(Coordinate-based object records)
Content starts
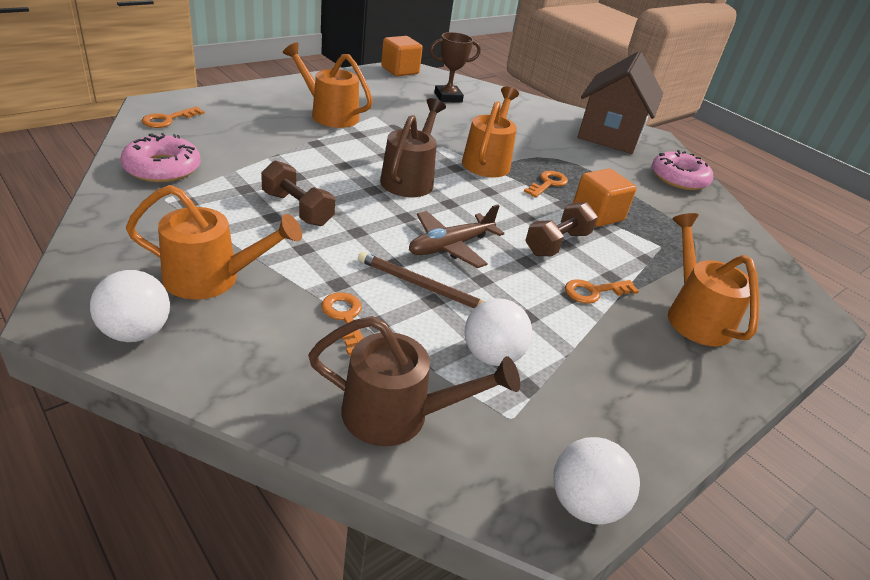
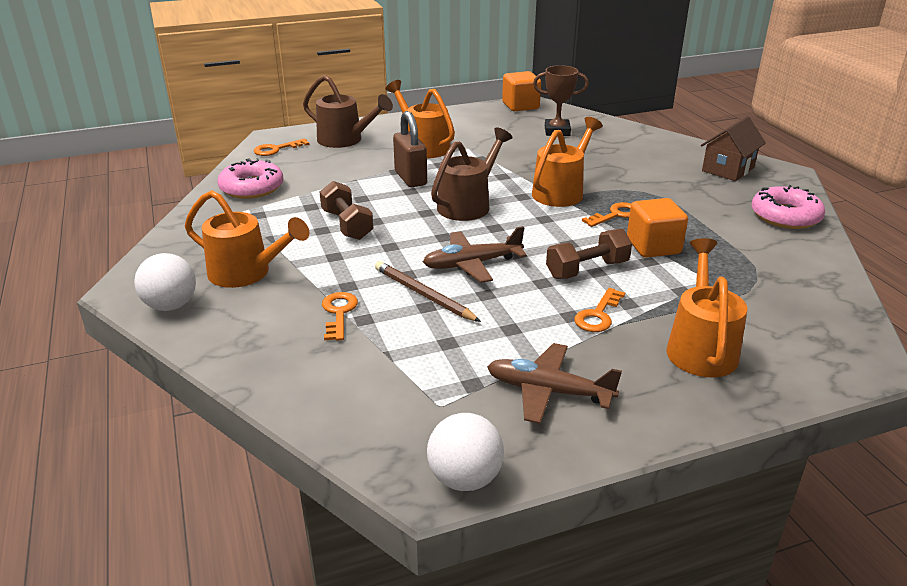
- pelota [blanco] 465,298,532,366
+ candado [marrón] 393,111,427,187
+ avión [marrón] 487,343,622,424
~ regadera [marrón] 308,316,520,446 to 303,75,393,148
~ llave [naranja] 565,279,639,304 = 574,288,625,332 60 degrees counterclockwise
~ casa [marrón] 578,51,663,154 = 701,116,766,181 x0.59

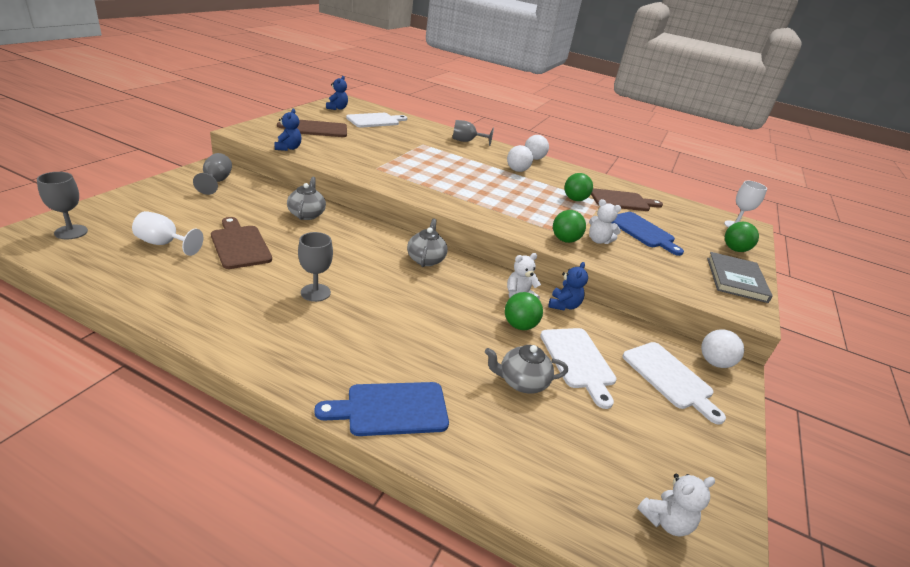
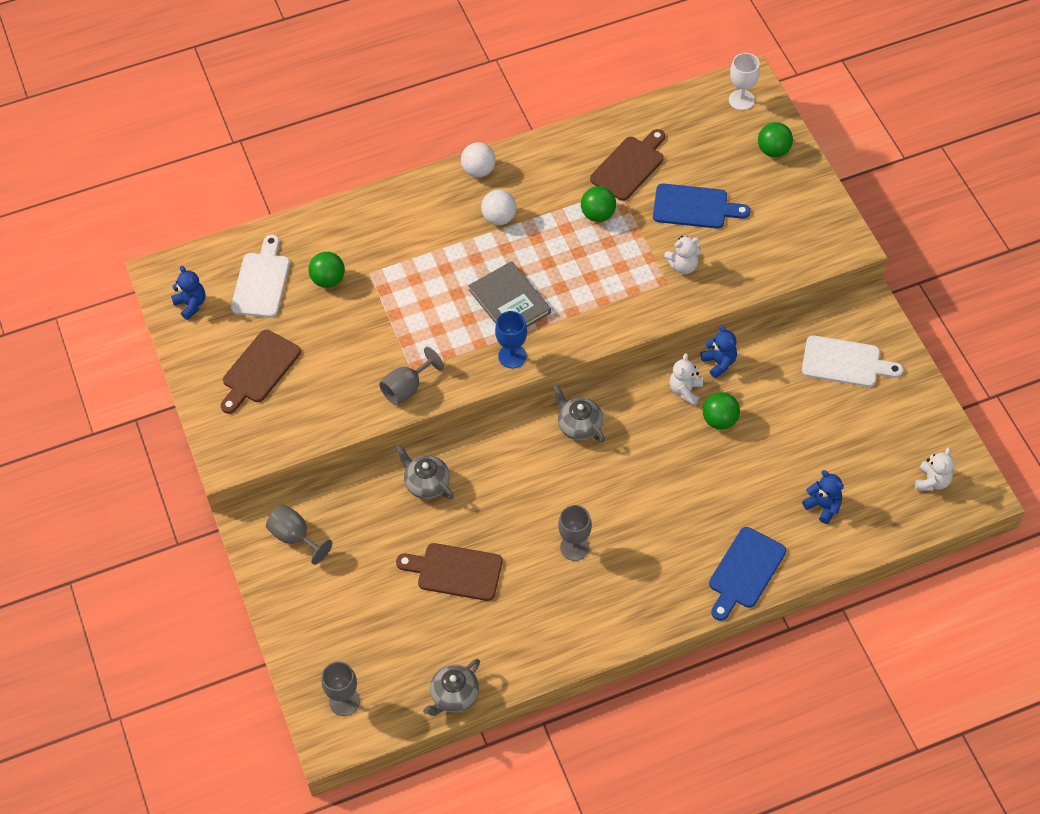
- copa [blanco] 132,211,203,256
- tabla de cortar [blanco] 540,328,617,409
- pelota [blanco] 701,329,744,368
+ copa [azul] 495,311,527,368
~ osito [azul] 275,109,302,151 to 802,470,844,524
~ copa [gris] 452,120,494,146 to 379,347,444,405
~ tetera [gris] 485,345,568,393 to 423,659,480,716
~ pelota [verde] 553,210,586,243 to 308,252,345,288
~ libro [gris] 707,252,773,303 to 468,261,551,327

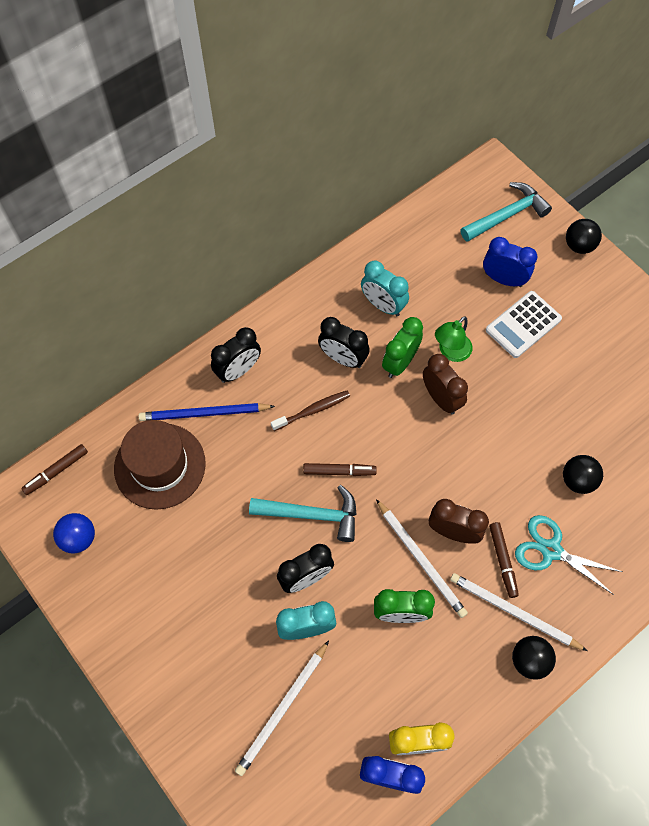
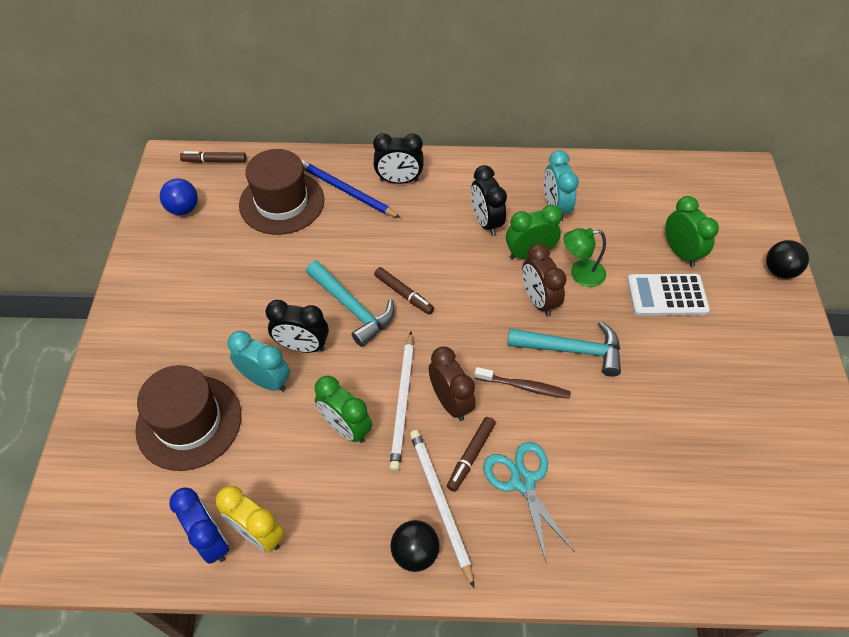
- pelota [negro] 563,455,603,494
~ cepillo de dientes [marrón] 271,391,350,431 to 474,367,571,399
~ martillo [turquesa] 460,182,552,242 to 507,321,621,377
~ lápiz [blanco] 235,640,329,776 to sombrero [marrón] 135,365,241,471
~ despertador [azul] 483,237,537,287 to despertador [verde] 665,196,719,267
~ despertador [marrón] 423,354,468,415 = 522,243,567,317 150 degrees clockwise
Content ends
Task brief :: Transcribe the records above exactly, beginning at the line that contains "candado [marrón] 393,111,427,187" and ending with the line that contains "60 degrees counterclockwise", both included, and nothing else.

Response ::
+ candado [marrón] 393,111,427,187
+ avión [marrón] 487,343,622,424
~ regadera [marrón] 308,316,520,446 to 303,75,393,148
~ llave [naranja] 565,279,639,304 = 574,288,625,332 60 degrees counterclockwise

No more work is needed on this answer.